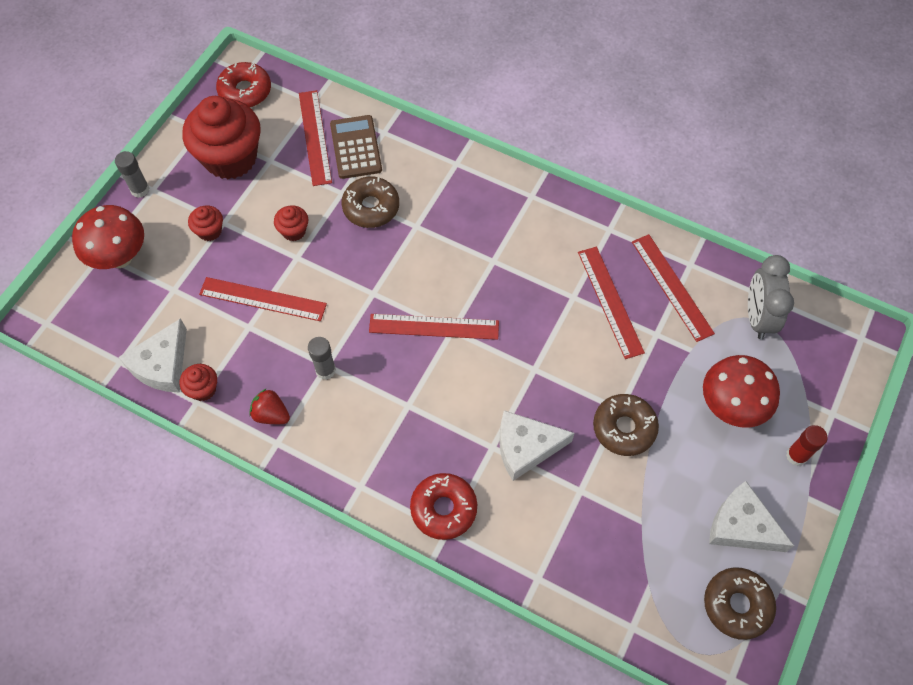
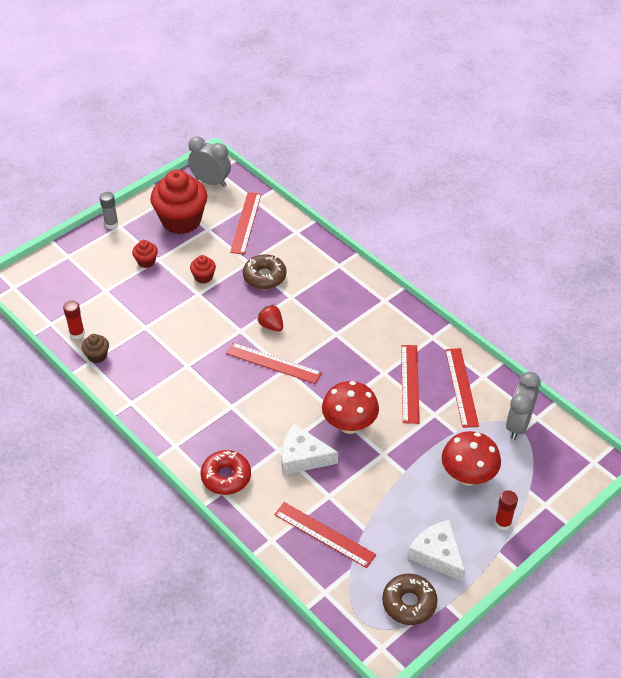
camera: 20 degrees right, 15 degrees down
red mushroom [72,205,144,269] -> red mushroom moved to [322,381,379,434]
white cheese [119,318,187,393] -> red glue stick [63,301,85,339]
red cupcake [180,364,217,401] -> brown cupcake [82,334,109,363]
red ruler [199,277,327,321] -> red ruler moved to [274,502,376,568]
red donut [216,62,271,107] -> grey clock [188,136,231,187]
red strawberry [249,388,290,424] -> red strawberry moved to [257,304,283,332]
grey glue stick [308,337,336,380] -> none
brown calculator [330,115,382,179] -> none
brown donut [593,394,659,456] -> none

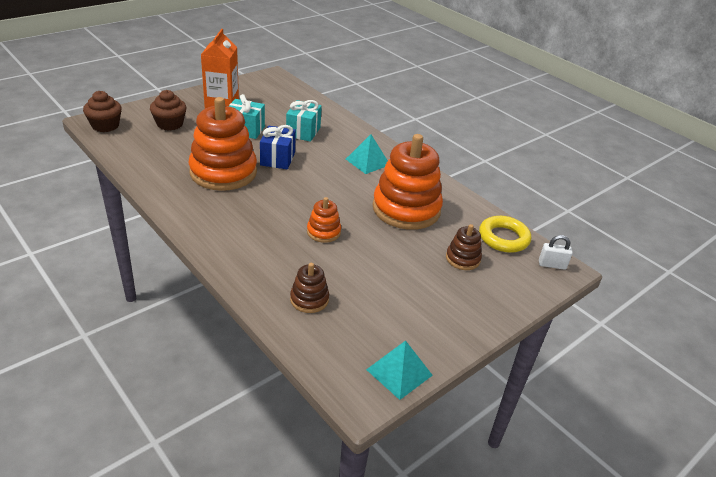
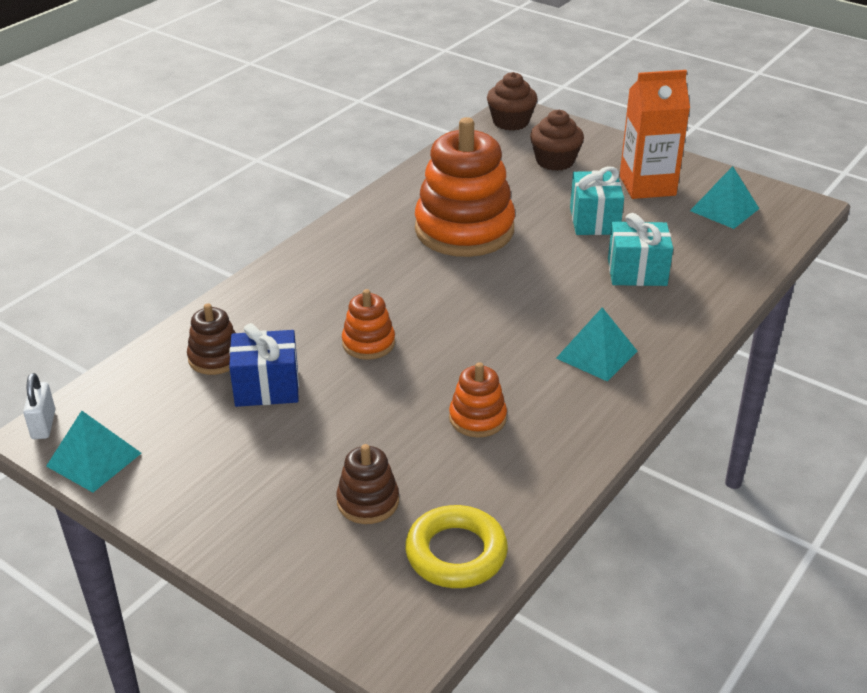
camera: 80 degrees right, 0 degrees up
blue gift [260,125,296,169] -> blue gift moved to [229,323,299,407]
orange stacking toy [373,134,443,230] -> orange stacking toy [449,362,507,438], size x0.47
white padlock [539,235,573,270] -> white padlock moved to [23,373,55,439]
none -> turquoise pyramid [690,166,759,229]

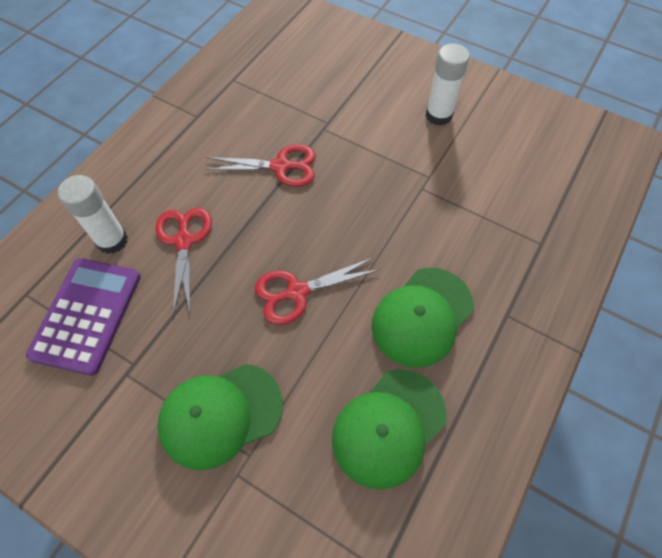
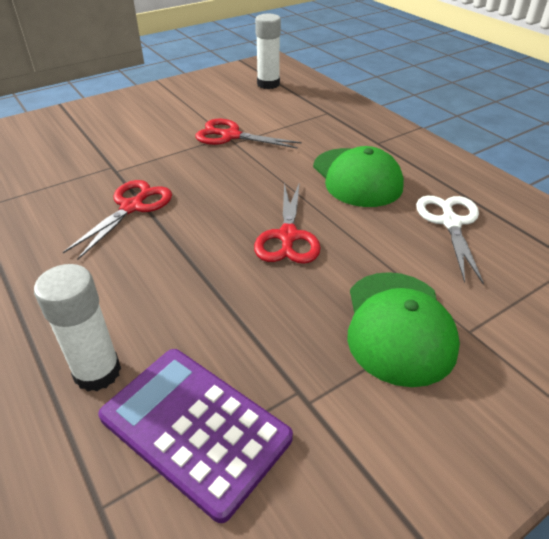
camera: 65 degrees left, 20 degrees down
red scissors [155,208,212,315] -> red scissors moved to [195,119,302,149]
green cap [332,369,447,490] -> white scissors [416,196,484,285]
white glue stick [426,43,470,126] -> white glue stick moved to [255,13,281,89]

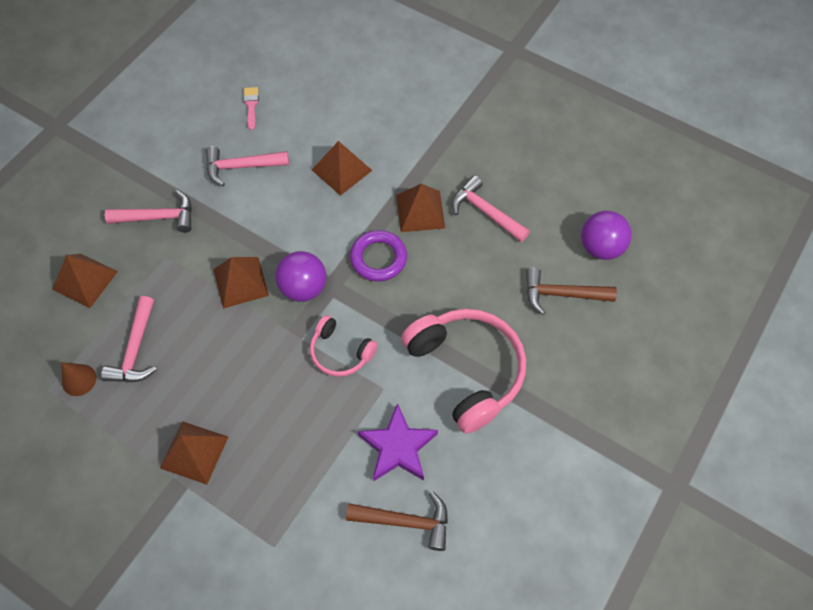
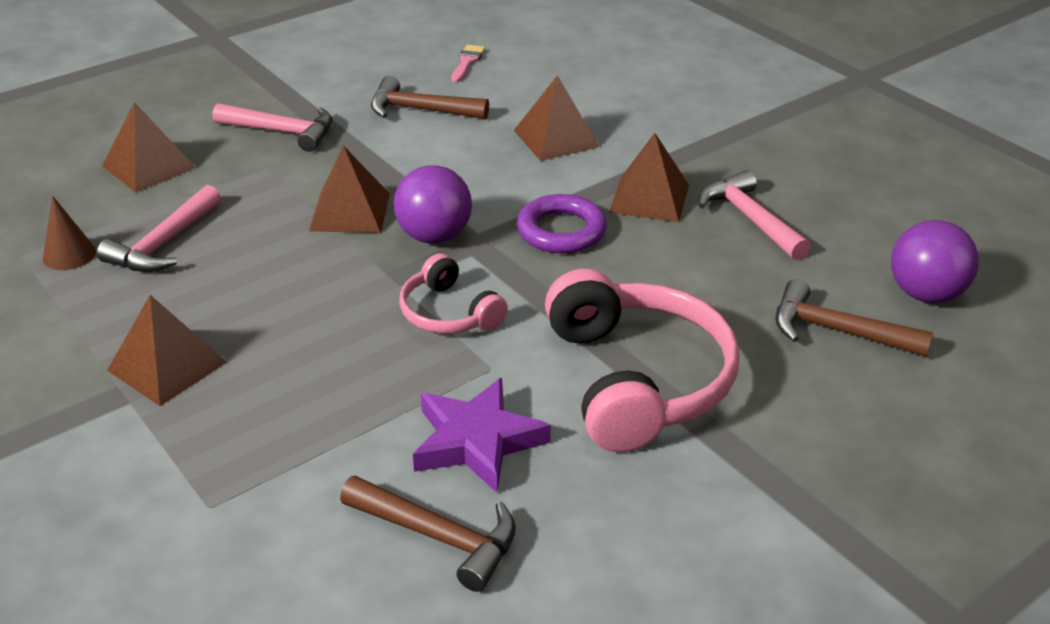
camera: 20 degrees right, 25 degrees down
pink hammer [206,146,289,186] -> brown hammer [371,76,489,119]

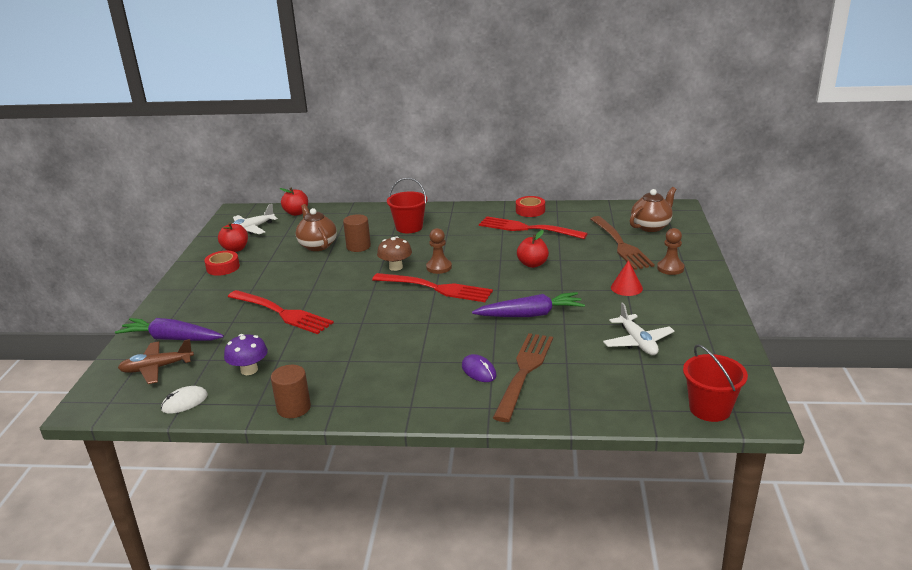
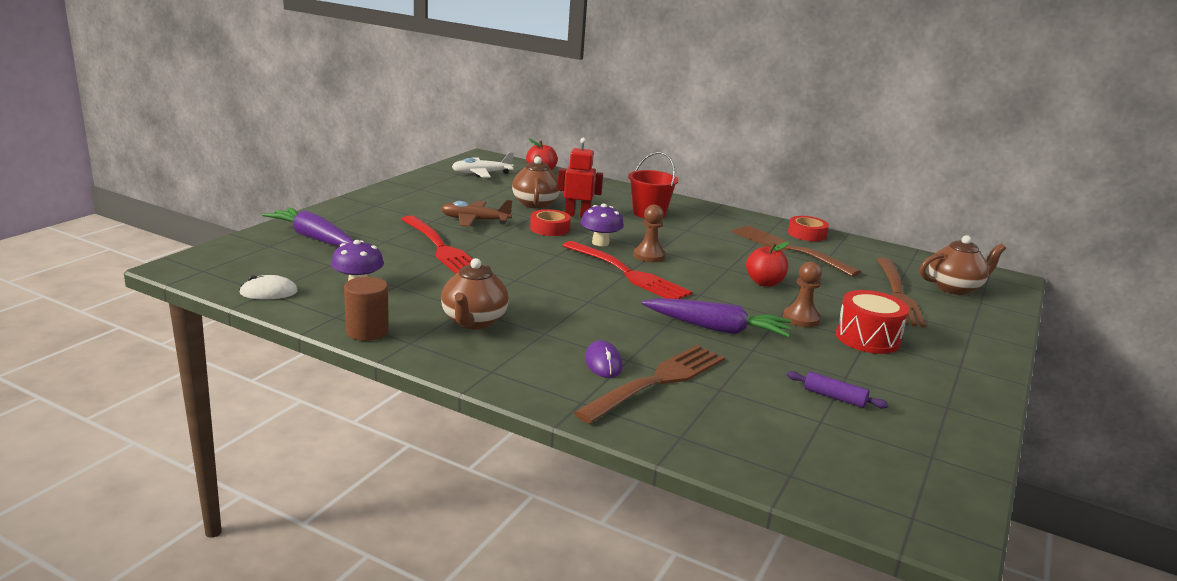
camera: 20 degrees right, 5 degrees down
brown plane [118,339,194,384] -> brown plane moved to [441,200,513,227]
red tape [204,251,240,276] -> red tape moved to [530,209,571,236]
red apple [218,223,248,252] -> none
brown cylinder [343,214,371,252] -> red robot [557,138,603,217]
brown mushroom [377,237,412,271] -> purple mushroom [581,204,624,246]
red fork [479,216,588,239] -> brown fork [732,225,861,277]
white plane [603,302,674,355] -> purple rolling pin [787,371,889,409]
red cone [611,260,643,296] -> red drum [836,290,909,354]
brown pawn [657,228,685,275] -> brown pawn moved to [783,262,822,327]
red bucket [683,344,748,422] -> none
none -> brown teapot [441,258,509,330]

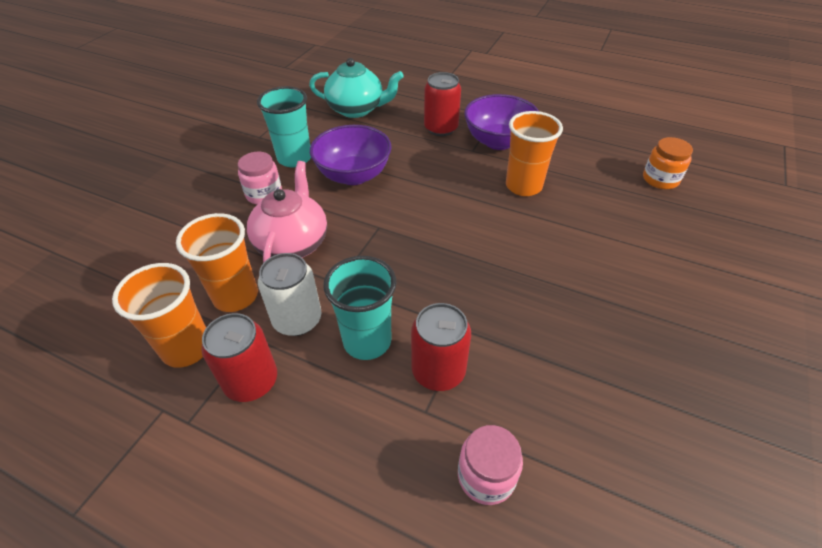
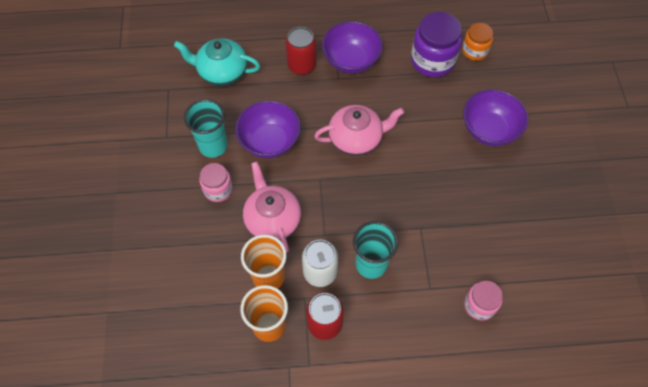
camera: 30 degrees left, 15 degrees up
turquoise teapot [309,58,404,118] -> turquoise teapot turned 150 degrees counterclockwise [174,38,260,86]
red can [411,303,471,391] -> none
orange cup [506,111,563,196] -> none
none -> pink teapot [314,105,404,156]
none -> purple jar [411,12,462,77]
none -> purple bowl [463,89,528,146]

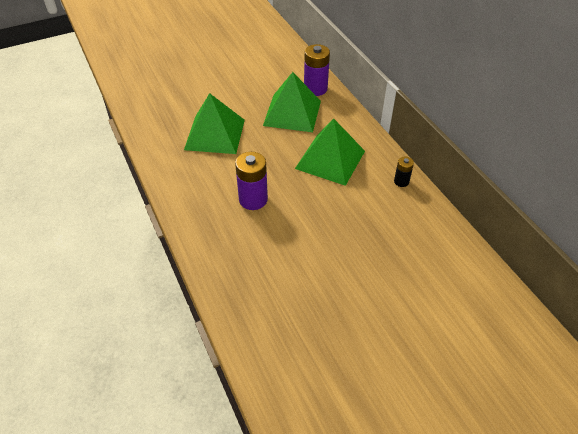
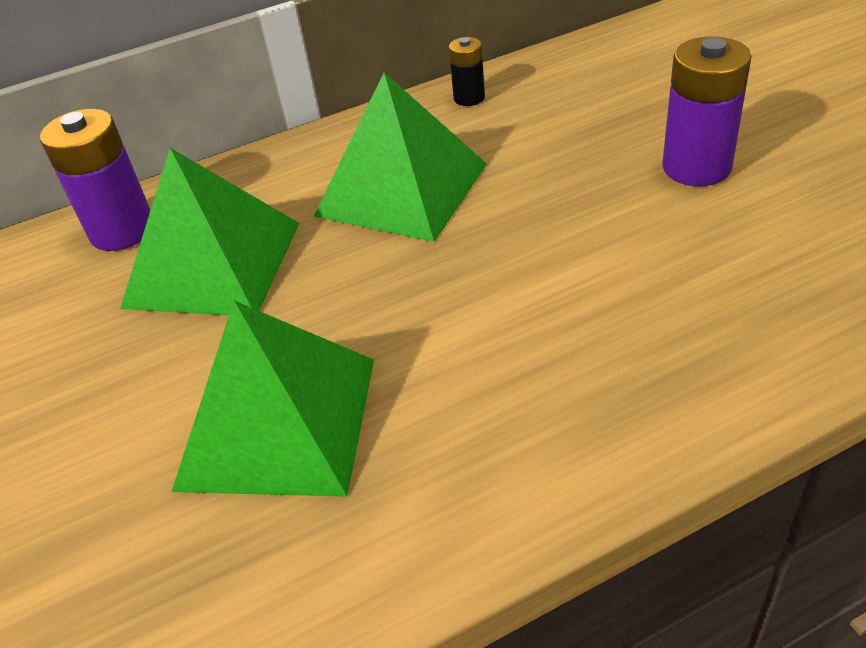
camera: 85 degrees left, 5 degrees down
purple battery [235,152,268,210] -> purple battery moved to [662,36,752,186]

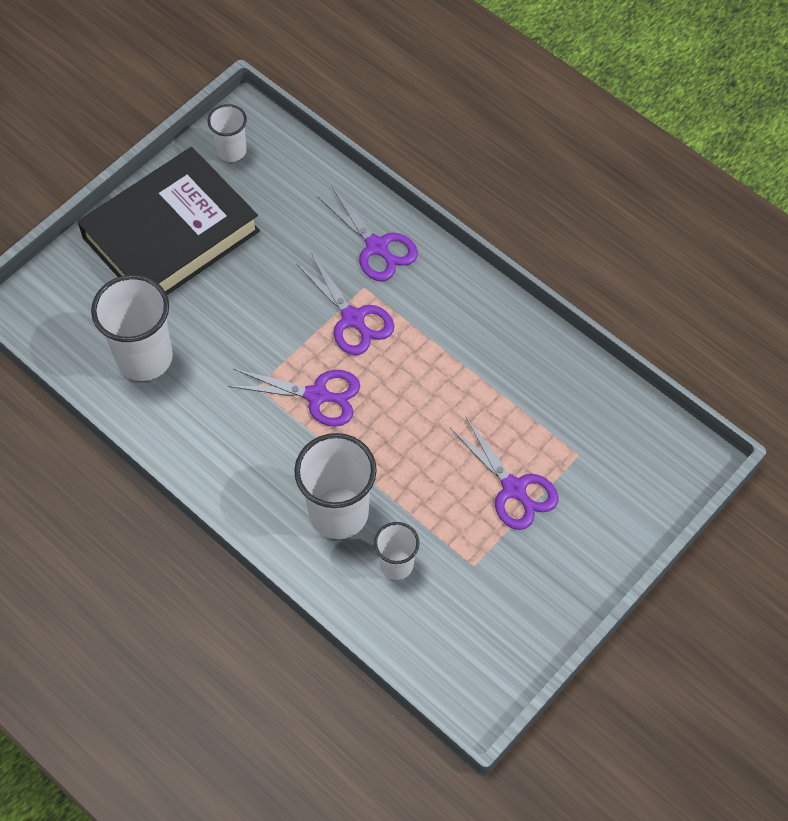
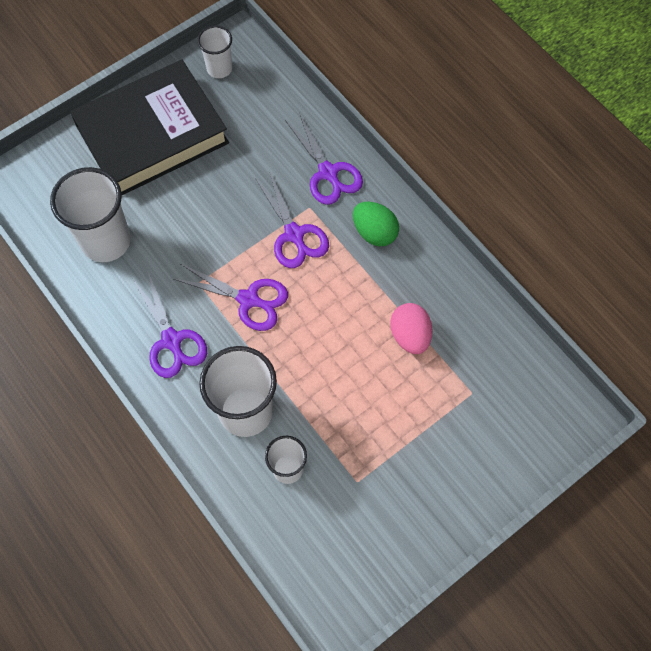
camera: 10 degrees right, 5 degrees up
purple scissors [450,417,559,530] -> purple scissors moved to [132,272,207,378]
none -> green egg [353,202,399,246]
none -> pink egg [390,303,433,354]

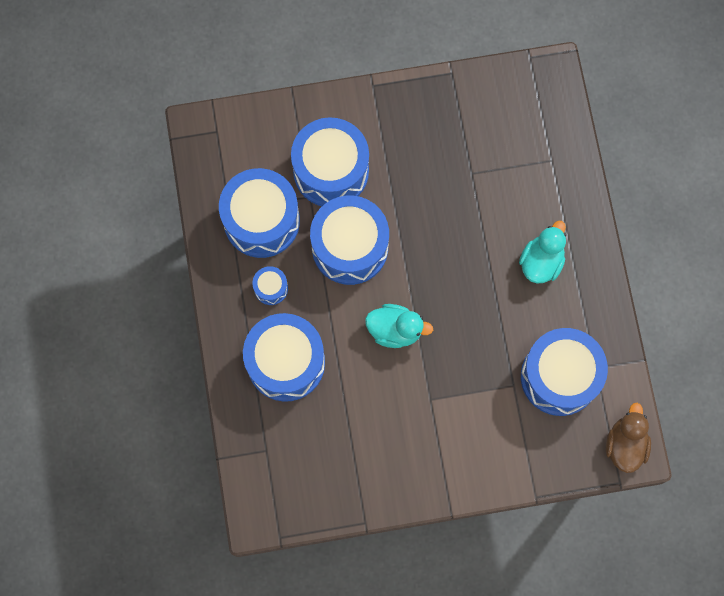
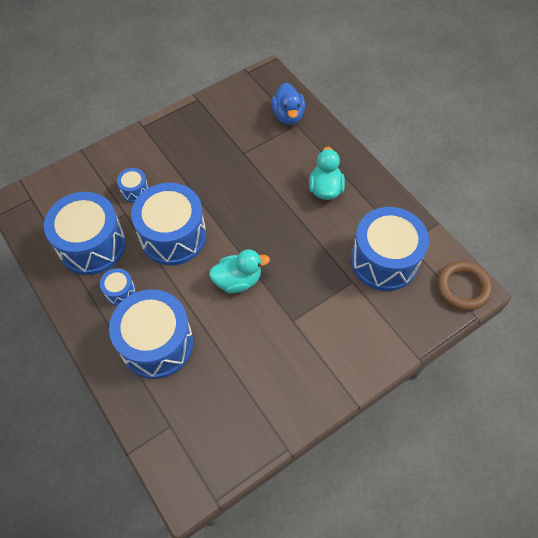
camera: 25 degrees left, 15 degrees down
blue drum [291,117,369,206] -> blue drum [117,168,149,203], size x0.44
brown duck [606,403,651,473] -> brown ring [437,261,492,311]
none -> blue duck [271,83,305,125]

════════

PROBLEM TO SOLVE: When copying from the data above, print only the lines from the line containing "red cupcake [180,364,217,401]" to the line containing "white padlock [539,235,573,270]", exactly, and leave the pictures out.

TASK OUTPUT:
red cupcake [180,364,217,401] -> brown cupcake [82,334,109,363]
red ruler [199,277,327,321] -> red ruler moved to [274,502,376,568]
red donut [216,62,271,107] -> grey clock [188,136,231,187]
red strawberry [249,388,290,424] -> red strawberry moved to [257,304,283,332]
grey glue stick [308,337,336,380] -> none
brown calculator [330,115,382,179] -> none
brown donut [593,394,659,456] -> none

camera: 80 degrees right, 0 degrees up
blue gift [260,125,296,169] -> blue gift moved to [229,323,299,407]
orange stacking toy [373,134,443,230] -> orange stacking toy [449,362,507,438], size x0.47
white padlock [539,235,573,270] -> white padlock moved to [23,373,55,439]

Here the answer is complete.